• _Task to complete_:
Could you restate word for word the lines running from the one with "emerald tin 176,222" to the end of the data, both ends included, but without pictures?

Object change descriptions
---*---

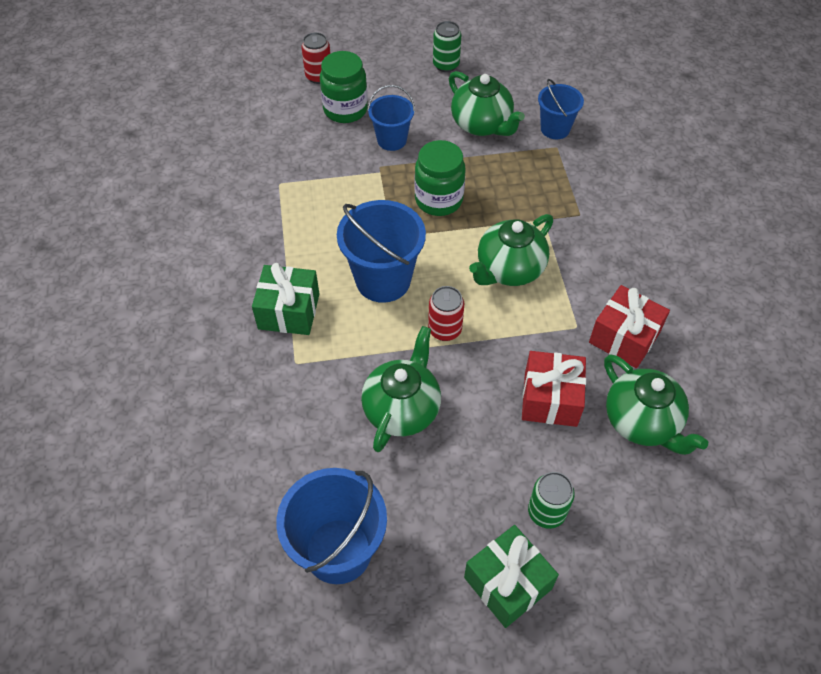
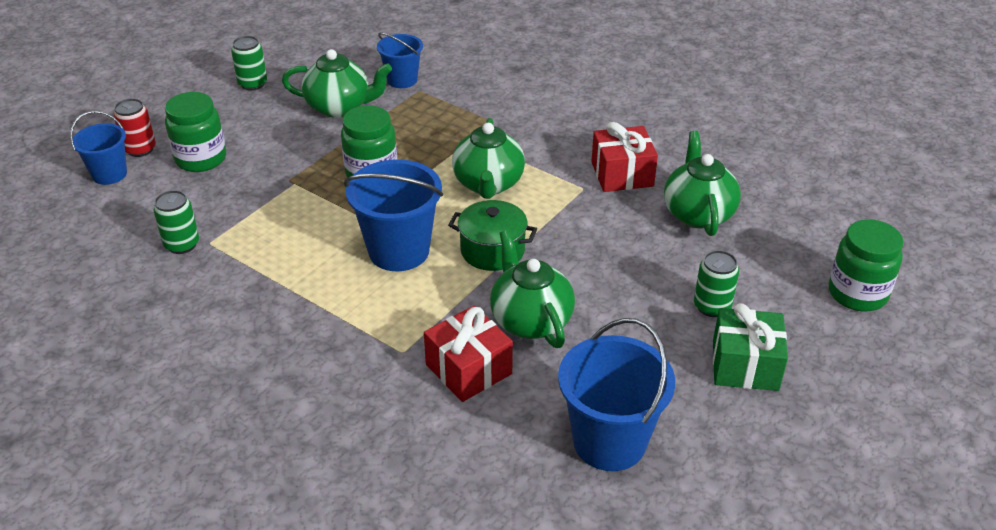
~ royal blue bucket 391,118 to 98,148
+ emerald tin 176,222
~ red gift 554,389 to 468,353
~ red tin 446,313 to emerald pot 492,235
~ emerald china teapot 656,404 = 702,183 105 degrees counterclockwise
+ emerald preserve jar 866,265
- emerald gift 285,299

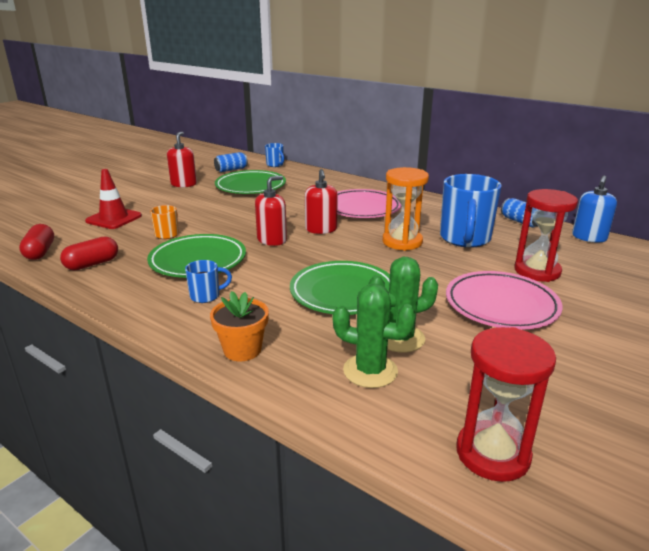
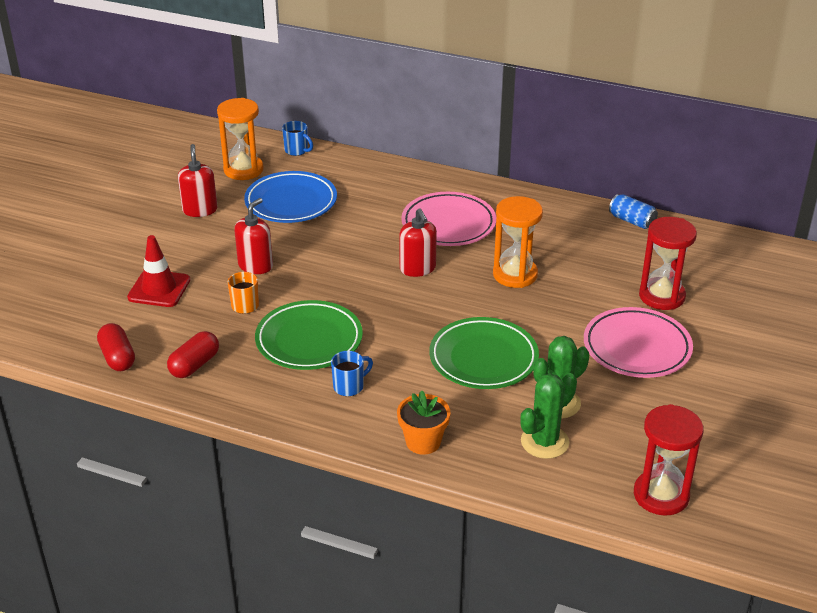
~ royal blue tin 231,162 to orange-coloured sandglass 240,139
~ red pump bottle 271,211 to 253,236
~ emerald dinner plate 250,182 to royal blue dinner plate 290,197
~ emerald prickly plant 374,336 = 548,416 45 degrees counterclockwise
- royal blue coffee mug 471,211
- royal blue pump bottle 594,208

---*---

• _Written reply_:
+ emerald tin 176,222
~ red gift 554,389 to 468,353
~ red tin 446,313 to emerald pot 492,235
~ emerald china teapot 656,404 = 702,183 105 degrees counterclockwise
+ emerald preserve jar 866,265
- emerald gift 285,299

~ royal blue tin 231,162 to orange-coloured sandglass 240,139
~ red pump bottle 271,211 to 253,236
~ emerald dinner plate 250,182 to royal blue dinner plate 290,197
~ emerald prickly plant 374,336 = 548,416 45 degrees counterclockwise
- royal blue coffee mug 471,211
- royal blue pump bottle 594,208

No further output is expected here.